■ Exercise: Which lines in the data contain the word "right"? Please copy each of them.

■ Material for this exercise:
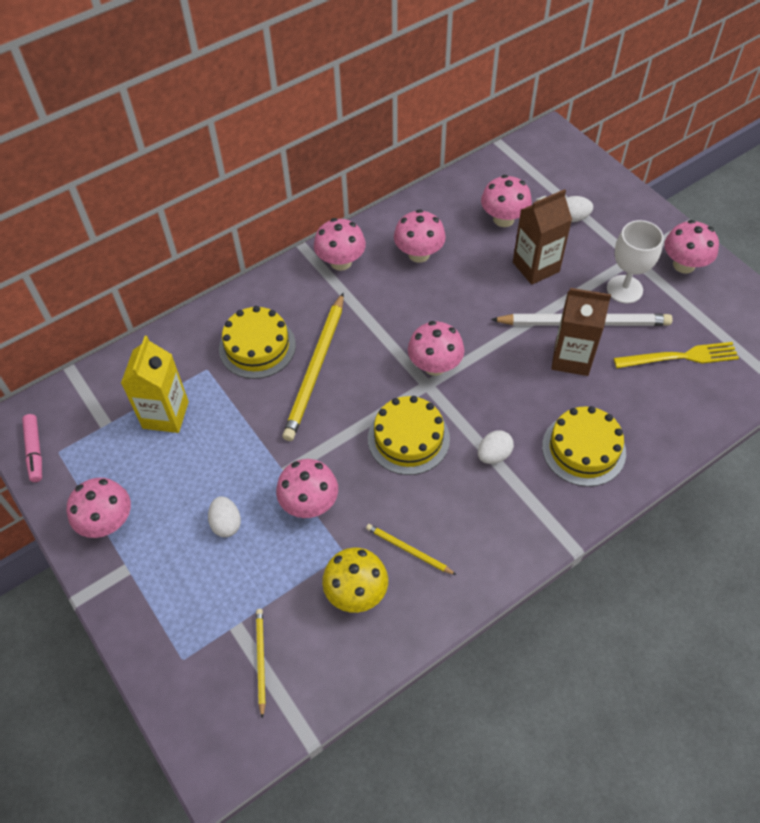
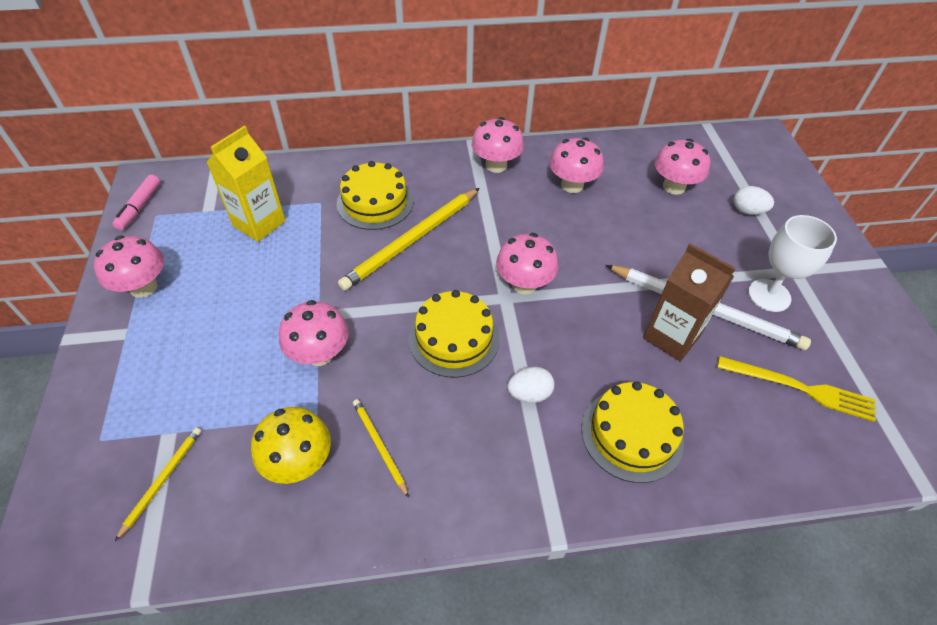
camera: 25 degrees right, 5 degrees down
(226, 523) = (235, 336): white egg -> none
(536, 267) = (682, 239): brown carton -> none
(684, 265) = (852, 298): pink mushroom -> none

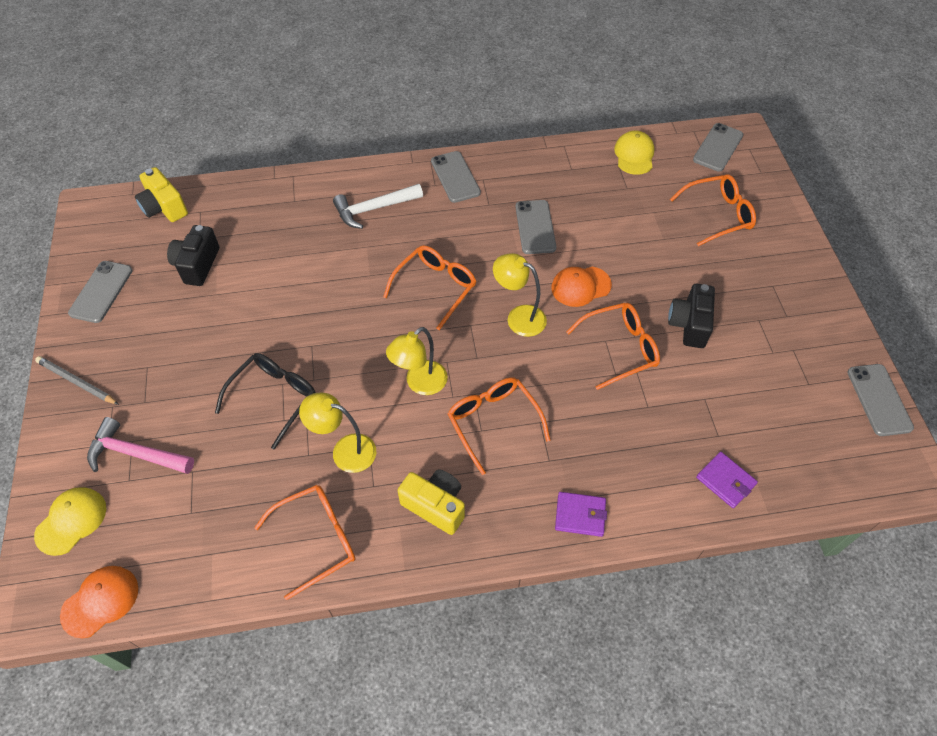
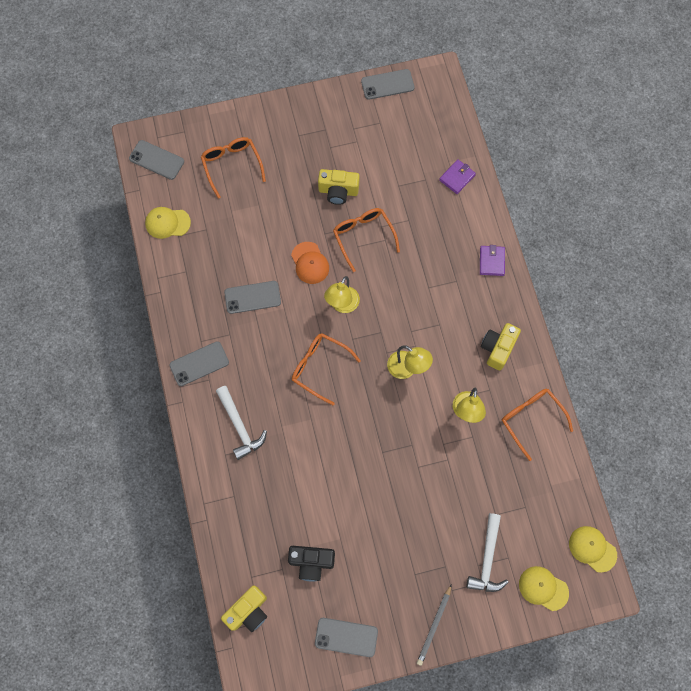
camera: 95 degrees left, 15 degrees up
(100, 601) = (592, 549): orange cap -> yellow cap
(136, 454) = (487, 559): pink hammer -> white hammer
(274, 398) = (430, 470): black glasses -> none
(493, 422) = (432, 317): orange glasses -> none
(689, 324) = (338, 191): black camera -> yellow camera

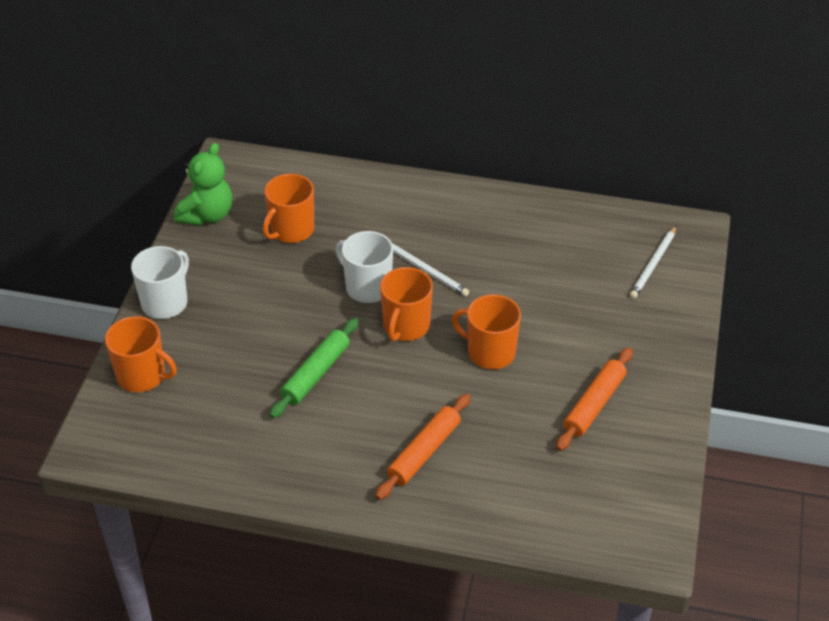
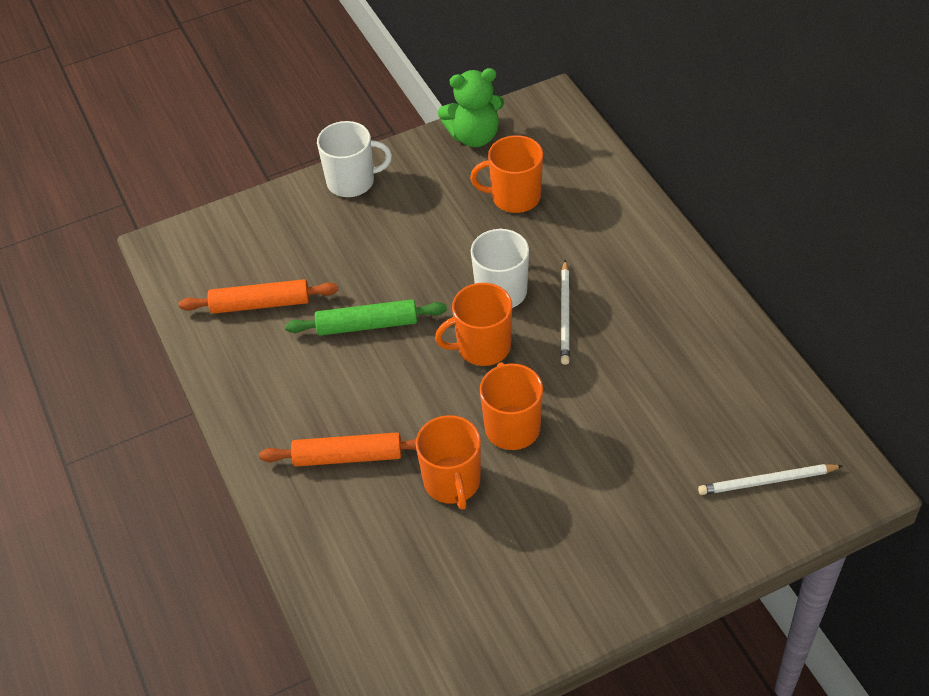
camera: 55 degrees right, 5 degrees up
(142, 376) = (262, 223): orange mug -> orange mug (452, 482)
(594, 404) = (525, 548): orange rolling pin -> orange rolling pin (260, 304)

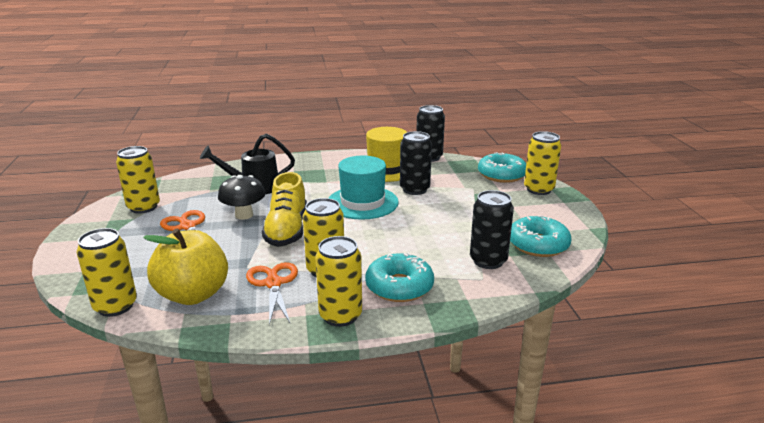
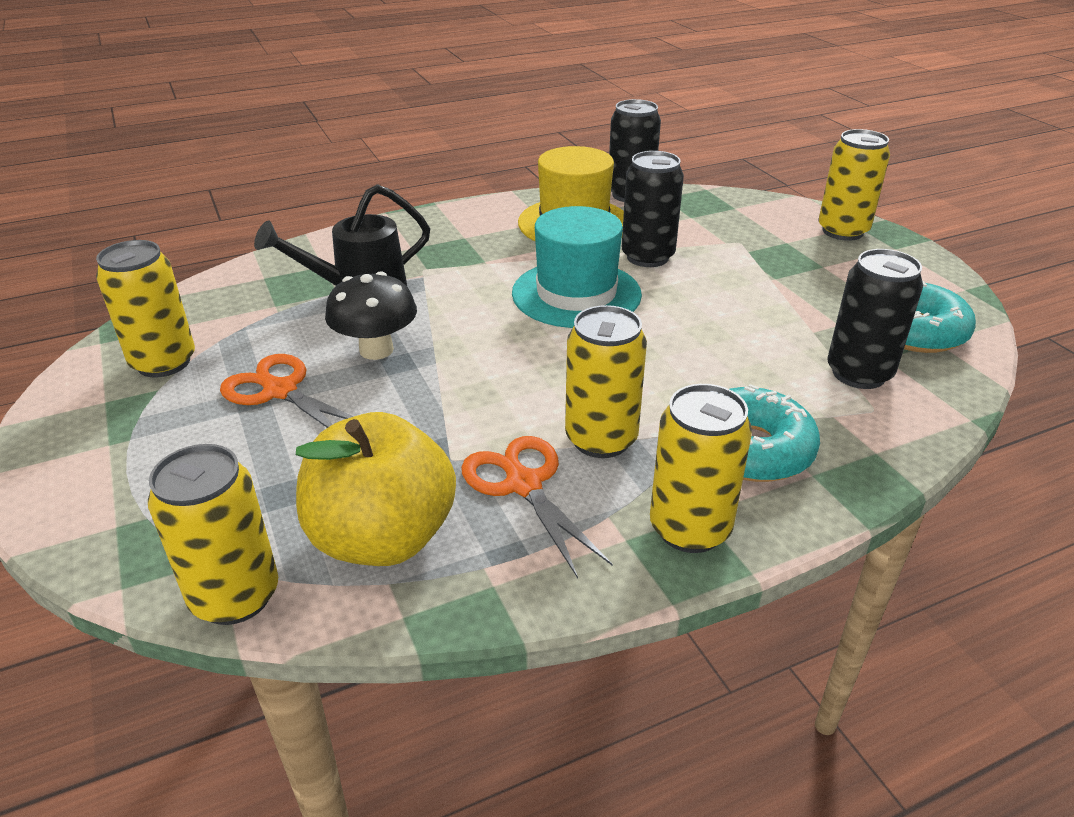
camera: 15 degrees left, 10 degrees up
(287, 230) = (477, 368): yellow shoe -> none
(501, 175) = (768, 212): turquoise donut -> none

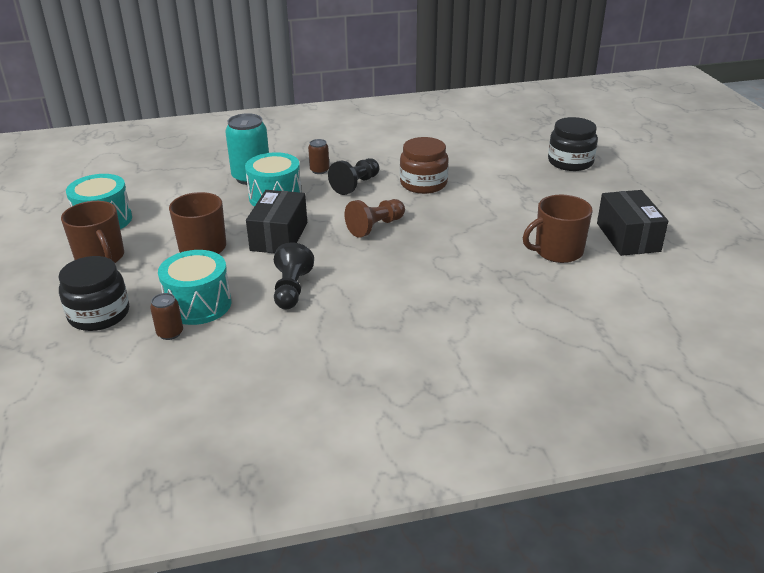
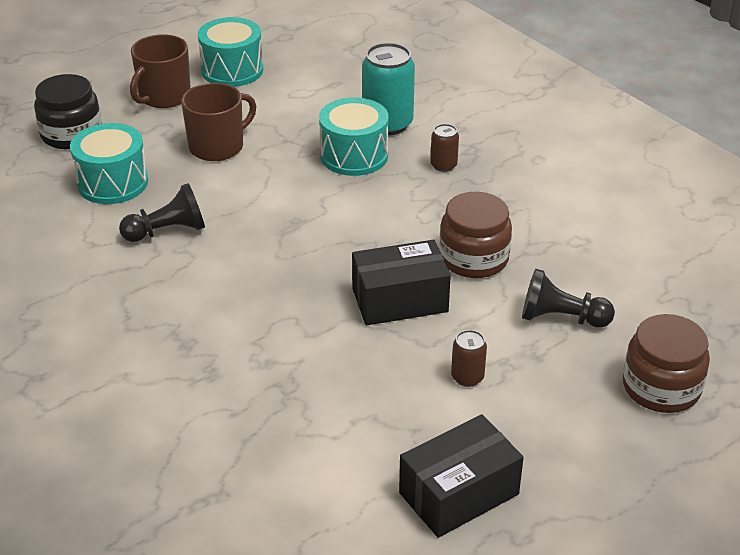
camera: 65 degrees right, 5 degrees up
(170, 333) = (59, 184): brown can -> brown can (467, 377)
(279, 236) = (268, 188): black box -> black box (400, 300)
(355, 185) = (427, 204): black pawn -> black pawn (561, 318)
(375, 227) = (334, 250): brown pawn -> none
(557, 251) = (372, 425): brown mug -> none
(570, 162) = (661, 387): black jar -> brown jar

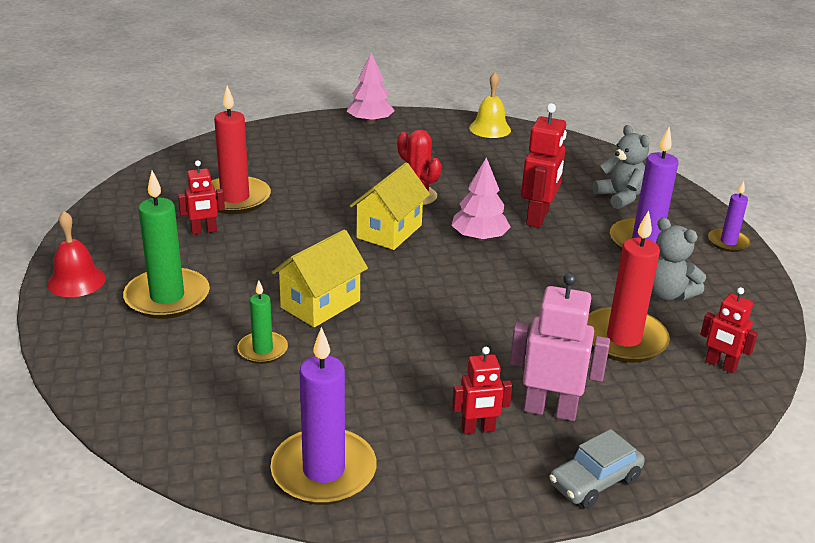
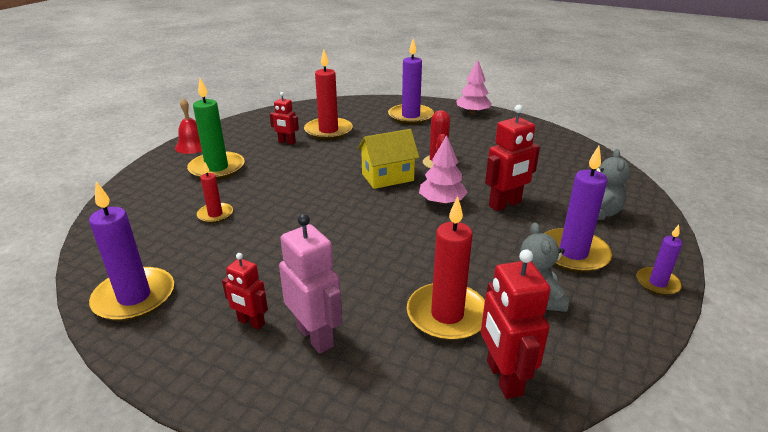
camera: 40 degrees right, 0 degrees up
(263, 350) = (215, 214): green candle -> red candle
(307, 148) = (410, 116): none -> purple candle
(320, 304) = (283, 203): yellow house -> none
(490, 129) = (553, 138): yellow bell -> none
(594, 481) = (266, 406): grey car -> none
(720, 365) = (503, 378): red robot -> red robot, size x1.64

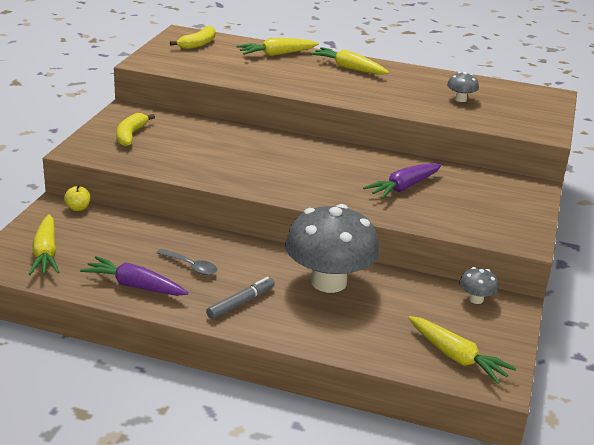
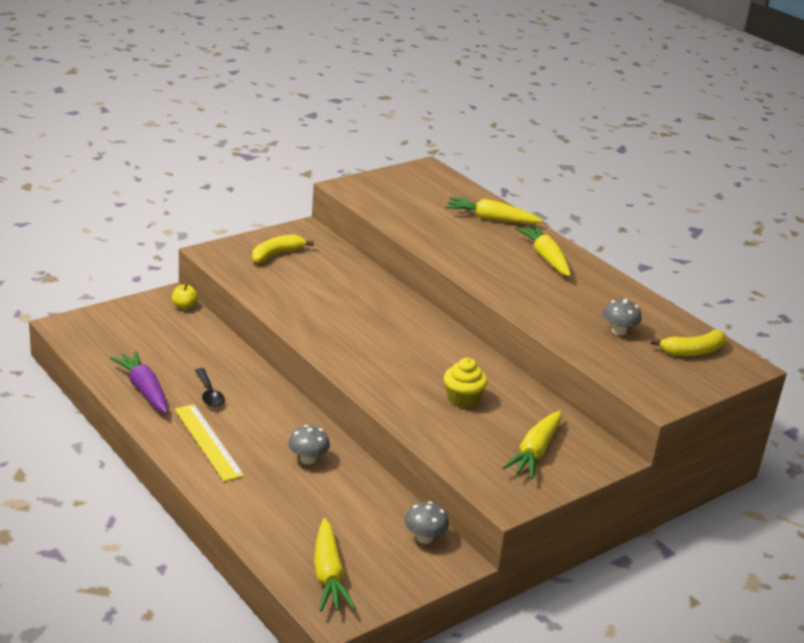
camera: 35 degrees right, 0 degrees up
(46, 253) = (112, 334): yellow carrot -> yellow carrot (535, 452)
(191, 266) = (209, 394): grey spoon -> black spoon
(198, 44) = (426, 184): yellow banana -> yellow banana (693, 351)
(241, 303) = (208, 442): grey marker -> yellow ruler
(329, 282) = (308, 459): grey mushroom -> grey mushroom, size x0.41
(404, 187) = (462, 399): purple carrot -> yellow cupcake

■ Response area:
camera: 25 degrees right, 5 degrees down
camera: 55 degrees right, 5 degrees up
camera: 65 degrees right, 5 degrees up
camera: 40 degrees right, 0 degrees up
camera: 35 degrees right, 0 degrees up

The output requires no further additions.